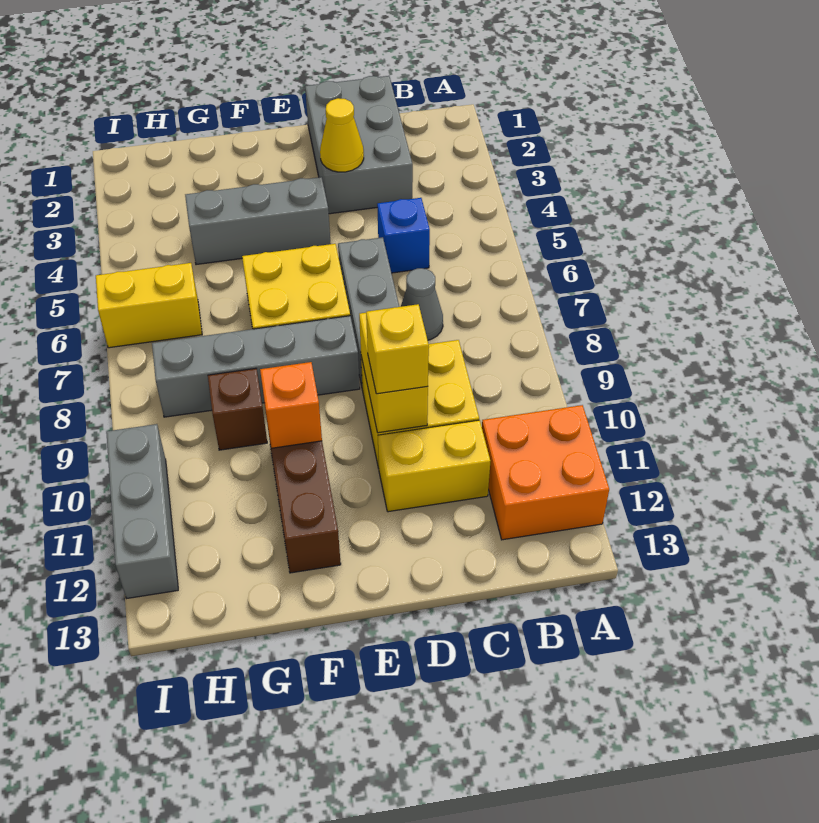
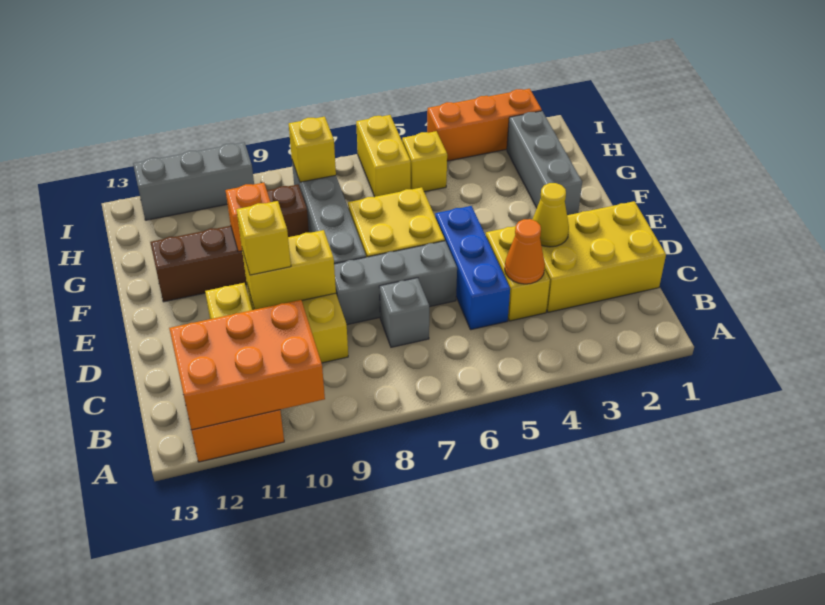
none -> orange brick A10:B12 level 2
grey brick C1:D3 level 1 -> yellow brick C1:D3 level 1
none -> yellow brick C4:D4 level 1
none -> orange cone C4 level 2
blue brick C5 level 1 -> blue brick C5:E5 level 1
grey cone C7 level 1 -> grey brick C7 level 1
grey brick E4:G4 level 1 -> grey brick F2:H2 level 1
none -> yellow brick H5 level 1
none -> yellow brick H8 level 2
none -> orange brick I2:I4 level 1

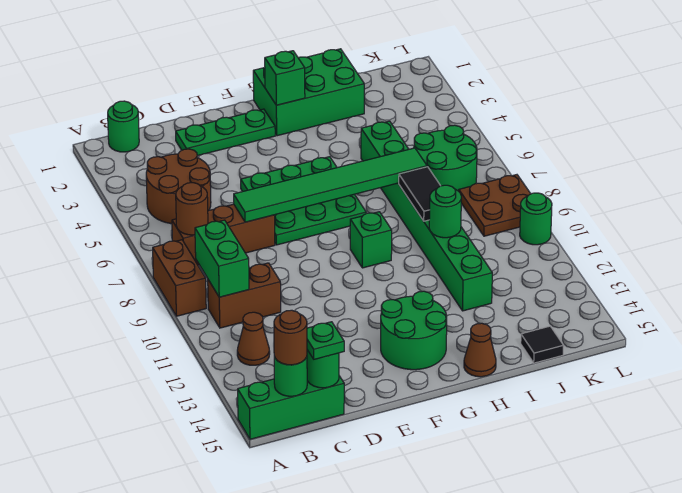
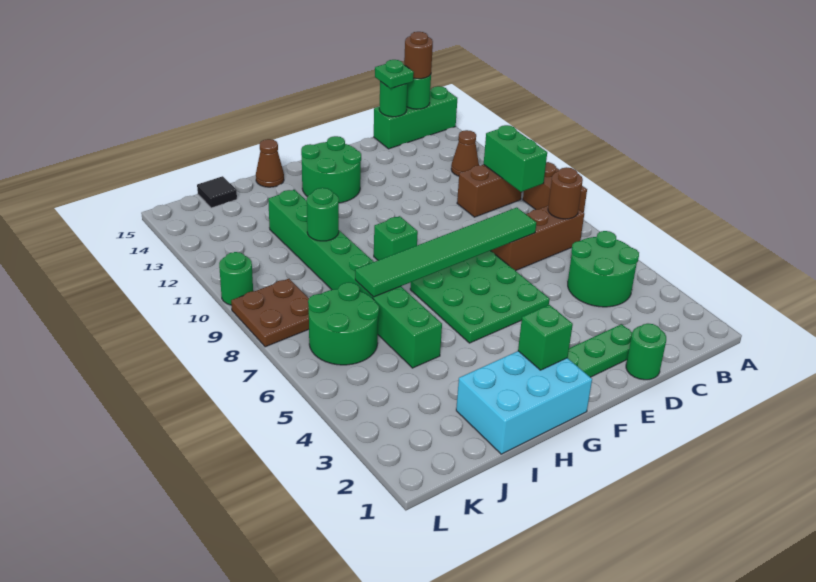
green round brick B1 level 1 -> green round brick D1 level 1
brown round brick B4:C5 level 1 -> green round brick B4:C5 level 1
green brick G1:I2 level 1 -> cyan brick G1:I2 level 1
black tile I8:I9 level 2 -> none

■ WHAT TO WORK ON ■
Repeat the data verbatim through the "none -> yellow brick H8 level 2" line, no pictures.

■ FINAL ANSWER ■
none -> orange brick A10:B12 level 2
grey brick C1:D3 level 1 -> yellow brick C1:D3 level 1
none -> yellow brick C4:D4 level 1
none -> orange cone C4 level 2
blue brick C5 level 1 -> blue brick C5:E5 level 1
grey cone C7 level 1 -> grey brick C7 level 1
grey brick E4:G4 level 1 -> grey brick F2:H2 level 1
none -> yellow brick H5 level 1
none -> yellow brick H8 level 2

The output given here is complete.